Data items
+===+

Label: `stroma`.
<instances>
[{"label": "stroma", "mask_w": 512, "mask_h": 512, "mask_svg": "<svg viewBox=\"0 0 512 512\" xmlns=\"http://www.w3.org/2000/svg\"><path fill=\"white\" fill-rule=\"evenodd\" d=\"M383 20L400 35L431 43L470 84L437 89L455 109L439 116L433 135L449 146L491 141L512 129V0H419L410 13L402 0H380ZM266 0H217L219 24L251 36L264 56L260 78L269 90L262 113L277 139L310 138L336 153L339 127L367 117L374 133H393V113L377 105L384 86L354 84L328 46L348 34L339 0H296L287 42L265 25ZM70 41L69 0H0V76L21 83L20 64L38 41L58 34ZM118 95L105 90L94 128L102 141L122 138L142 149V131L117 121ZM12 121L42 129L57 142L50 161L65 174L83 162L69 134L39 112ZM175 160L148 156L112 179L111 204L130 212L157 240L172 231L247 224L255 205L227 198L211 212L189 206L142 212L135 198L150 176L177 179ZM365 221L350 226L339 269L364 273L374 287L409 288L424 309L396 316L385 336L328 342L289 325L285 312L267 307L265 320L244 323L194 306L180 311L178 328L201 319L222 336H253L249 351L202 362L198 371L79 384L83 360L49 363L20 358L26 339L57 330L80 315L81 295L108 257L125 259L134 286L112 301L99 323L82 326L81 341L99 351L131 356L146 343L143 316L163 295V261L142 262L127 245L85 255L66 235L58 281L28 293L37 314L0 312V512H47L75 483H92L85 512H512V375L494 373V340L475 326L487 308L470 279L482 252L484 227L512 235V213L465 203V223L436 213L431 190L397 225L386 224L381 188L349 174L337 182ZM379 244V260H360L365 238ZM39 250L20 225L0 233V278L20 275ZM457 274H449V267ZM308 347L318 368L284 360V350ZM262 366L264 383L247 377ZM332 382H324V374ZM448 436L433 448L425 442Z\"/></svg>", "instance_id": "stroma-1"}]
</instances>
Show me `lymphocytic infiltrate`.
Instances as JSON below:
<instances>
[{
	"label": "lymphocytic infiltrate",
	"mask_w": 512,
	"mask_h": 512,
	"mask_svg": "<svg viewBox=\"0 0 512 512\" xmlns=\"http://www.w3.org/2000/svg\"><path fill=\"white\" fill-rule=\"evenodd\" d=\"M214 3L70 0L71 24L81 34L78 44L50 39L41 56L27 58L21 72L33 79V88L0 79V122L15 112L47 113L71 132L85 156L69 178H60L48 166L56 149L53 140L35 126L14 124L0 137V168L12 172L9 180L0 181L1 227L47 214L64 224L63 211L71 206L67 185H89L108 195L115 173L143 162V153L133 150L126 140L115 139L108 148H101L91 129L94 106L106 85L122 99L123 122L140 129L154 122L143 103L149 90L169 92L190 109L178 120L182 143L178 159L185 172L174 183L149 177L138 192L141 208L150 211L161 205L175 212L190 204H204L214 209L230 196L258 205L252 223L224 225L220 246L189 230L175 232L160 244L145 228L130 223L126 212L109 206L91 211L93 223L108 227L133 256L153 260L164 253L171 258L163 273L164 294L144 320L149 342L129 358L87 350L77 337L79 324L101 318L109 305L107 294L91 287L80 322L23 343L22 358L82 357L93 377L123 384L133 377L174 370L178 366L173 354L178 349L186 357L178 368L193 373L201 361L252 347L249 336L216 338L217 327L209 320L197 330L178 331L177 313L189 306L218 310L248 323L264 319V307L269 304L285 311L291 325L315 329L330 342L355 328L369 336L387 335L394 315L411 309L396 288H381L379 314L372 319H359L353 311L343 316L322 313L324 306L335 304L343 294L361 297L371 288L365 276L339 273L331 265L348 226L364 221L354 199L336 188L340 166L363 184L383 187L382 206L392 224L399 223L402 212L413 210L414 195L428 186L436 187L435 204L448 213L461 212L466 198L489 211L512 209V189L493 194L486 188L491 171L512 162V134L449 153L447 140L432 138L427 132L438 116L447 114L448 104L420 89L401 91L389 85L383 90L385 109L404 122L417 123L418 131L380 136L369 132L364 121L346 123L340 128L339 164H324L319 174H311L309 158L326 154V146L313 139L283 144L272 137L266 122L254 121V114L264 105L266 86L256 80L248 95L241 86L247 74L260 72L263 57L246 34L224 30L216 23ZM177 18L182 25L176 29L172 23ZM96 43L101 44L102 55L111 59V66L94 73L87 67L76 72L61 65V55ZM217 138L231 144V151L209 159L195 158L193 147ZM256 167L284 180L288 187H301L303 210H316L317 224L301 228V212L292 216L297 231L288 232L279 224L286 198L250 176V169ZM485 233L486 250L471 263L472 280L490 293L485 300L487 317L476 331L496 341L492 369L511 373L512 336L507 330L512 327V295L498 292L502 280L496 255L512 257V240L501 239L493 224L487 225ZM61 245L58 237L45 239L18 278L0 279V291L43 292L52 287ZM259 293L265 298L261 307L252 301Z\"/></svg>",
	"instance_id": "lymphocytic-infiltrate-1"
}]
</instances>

+===+

Short task »
Copy the material above back out, exactly as written.

Task response »
Label: `stroma`.
<instances>
[{"label": "stroma", "mask_w": 512, "mask_h": 512, "mask_svg": "<svg viewBox=\"0 0 512 512\" xmlns=\"http://www.w3.org/2000/svg\"><path fill=\"white\" fill-rule=\"evenodd\" d=\"M383 20L400 35L431 43L470 84L437 89L455 109L439 116L433 135L449 146L491 141L512 129V0H419L410 13L402 0H380ZM266 0H217L219 24L251 36L264 56L260 78L269 90L262 113L277 139L310 138L336 153L339 127L367 117L374 133H393V113L377 105L384 86L354 84L328 46L348 34L339 0H296L287 42L265 25ZM70 41L69 0H0V76L21 83L20 64L38 41L58 34ZM118 95L105 90L94 128L102 141L122 138L142 149V131L117 121ZM12 121L42 129L57 142L50 161L65 174L83 162L69 134L39 112ZM175 160L148 156L112 179L111 204L130 212L157 240L172 231L247 224L255 205L227 198L211 212L189 206L142 212L135 198L150 176L177 179ZM365 221L350 226L339 269L364 273L374 287L409 288L424 309L396 316L385 336L328 342L289 325L285 312L267 307L265 320L244 323L194 306L180 311L178 328L201 319L222 336H253L249 351L202 362L198 371L79 384L83 360L49 363L20 358L26 339L57 330L80 315L81 295L108 257L125 259L134 286L112 301L99 323L82 326L81 341L99 351L131 356L146 343L143 316L163 295V261L142 262L127 245L85 255L66 235L58 281L28 293L37 314L0 312V512H47L75 483H92L85 512H512V375L494 373V340L475 326L487 308L470 279L482 252L484 227L512 235V213L465 203V223L436 213L431 190L397 225L386 224L381 188L349 174L337 182ZM379 244V260H360L365 238ZM39 250L20 225L0 233V278L20 275ZM457 274H449V267ZM308 347L318 368L284 360V350ZM262 366L264 383L247 377ZM332 382H324V374ZM448 436L433 448L425 442Z\"/></svg>", "instance_id": "stroma-1"}]
</instances>
Show me `lymphocytic infiltrate`.
Instances as JSON below:
<instances>
[{
	"label": "lymphocytic infiltrate",
	"mask_w": 512,
	"mask_h": 512,
	"mask_svg": "<svg viewBox=\"0 0 512 512\" xmlns=\"http://www.w3.org/2000/svg\"><path fill=\"white\" fill-rule=\"evenodd\" d=\"M214 3L70 0L71 24L81 34L78 44L50 39L41 56L27 58L21 72L33 79V88L0 79V122L15 112L47 113L71 132L85 156L69 178H60L48 166L56 149L53 140L35 126L14 124L0 137V168L12 172L9 180L0 181L1 227L47 214L64 224L63 211L71 206L67 185H89L108 195L115 173L143 162V153L133 150L126 140L115 139L108 148H101L91 129L94 106L106 85L122 99L123 122L140 129L154 122L143 103L149 90L169 92L190 109L178 120L182 143L178 159L185 172L174 183L149 177L138 192L141 208L150 211L161 205L175 212L190 204H204L214 209L230 196L258 205L252 223L224 225L220 246L189 230L175 232L160 244L145 228L130 223L126 212L109 206L91 211L93 223L108 227L133 256L153 260L164 253L171 258L163 273L164 294L144 320L149 342L129 358L87 350L77 337L79 324L101 318L109 305L107 294L91 287L80 322L23 343L22 358L82 357L93 377L123 384L133 377L174 370L178 366L173 354L178 349L186 357L178 368L193 373L201 361L252 347L249 336L216 338L217 327L209 320L197 330L178 331L177 313L189 306L218 310L248 323L264 319V307L269 304L285 311L291 325L315 329L330 342L355 328L369 336L387 335L394 315L411 309L396 288H381L379 314L372 319H359L353 311L343 316L322 313L324 306L335 304L343 294L361 297L371 288L365 276L339 273L331 265L348 226L364 221L354 199L336 188L340 166L363 184L383 187L382 206L392 224L399 223L402 212L413 210L414 195L428 186L436 187L435 204L448 213L461 212L466 198L489 211L512 209V189L493 194L486 188L491 171L512 162V134L449 153L447 140L432 138L427 132L438 116L447 114L448 104L420 89L401 91L389 85L383 90L385 109L404 122L417 123L418 131L380 136L369 132L364 121L346 123L340 128L339 164H324L319 174H311L309 158L326 154V146L313 139L283 144L272 137L266 122L254 121V114L264 105L266 86L256 80L248 95L241 86L247 74L260 72L263 57L246 34L224 30L216 23ZM177 18L182 25L176 29L172 23ZM96 43L101 44L102 55L111 59V66L94 73L87 67L76 72L61 65V55ZM217 138L231 144V151L209 159L195 158L193 147ZM256 167L284 180L288 187H301L303 210H316L317 224L301 228V212L292 216L297 231L288 232L279 224L286 198L250 176V169ZM485 233L486 250L471 263L472 280L490 293L485 300L487 317L476 331L496 341L492 369L511 373L512 336L507 330L512 327V295L498 292L502 280L496 255L512 257V240L501 239L493 224L487 225ZM61 245L58 237L45 239L18 278L0 279V291L43 292L52 287ZM259 293L265 298L261 307L252 301Z\"/></svg>",
	"instance_id": "lymphocytic-infiltrate-1"
}]
</instances>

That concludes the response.